*** Opening Material for the task ***

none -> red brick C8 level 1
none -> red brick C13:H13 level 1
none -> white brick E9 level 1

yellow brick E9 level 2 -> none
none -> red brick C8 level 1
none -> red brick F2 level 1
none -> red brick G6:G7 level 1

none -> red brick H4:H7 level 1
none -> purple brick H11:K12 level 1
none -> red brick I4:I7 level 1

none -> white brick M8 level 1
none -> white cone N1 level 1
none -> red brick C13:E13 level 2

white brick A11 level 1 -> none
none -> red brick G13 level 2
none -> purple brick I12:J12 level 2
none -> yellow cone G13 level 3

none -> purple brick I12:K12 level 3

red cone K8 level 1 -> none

*** Closing Material for the task ***

Aim of the task >> From the line that holds "none -> red brick G6:G7 level 1" to the last line of the records above, print each line exactly. Add nothing else.

Expected answer >>
none -> red brick G6:G7 level 1

none -> red brick H4:H7 level 1
none -> purple brick H11:K12 level 1
none -> red brick I4:I7 level 1

none -> white brick M8 level 1
none -> white cone N1 level 1
none -> red brick C13:E13 level 2

white brick A11 level 1 -> none
none -> red brick G13 level 2
none -> purple brick I12:J12 level 2
none -> yellow cone G13 level 3

none -> purple brick I12:K12 level 3

red cone K8 level 1 -> none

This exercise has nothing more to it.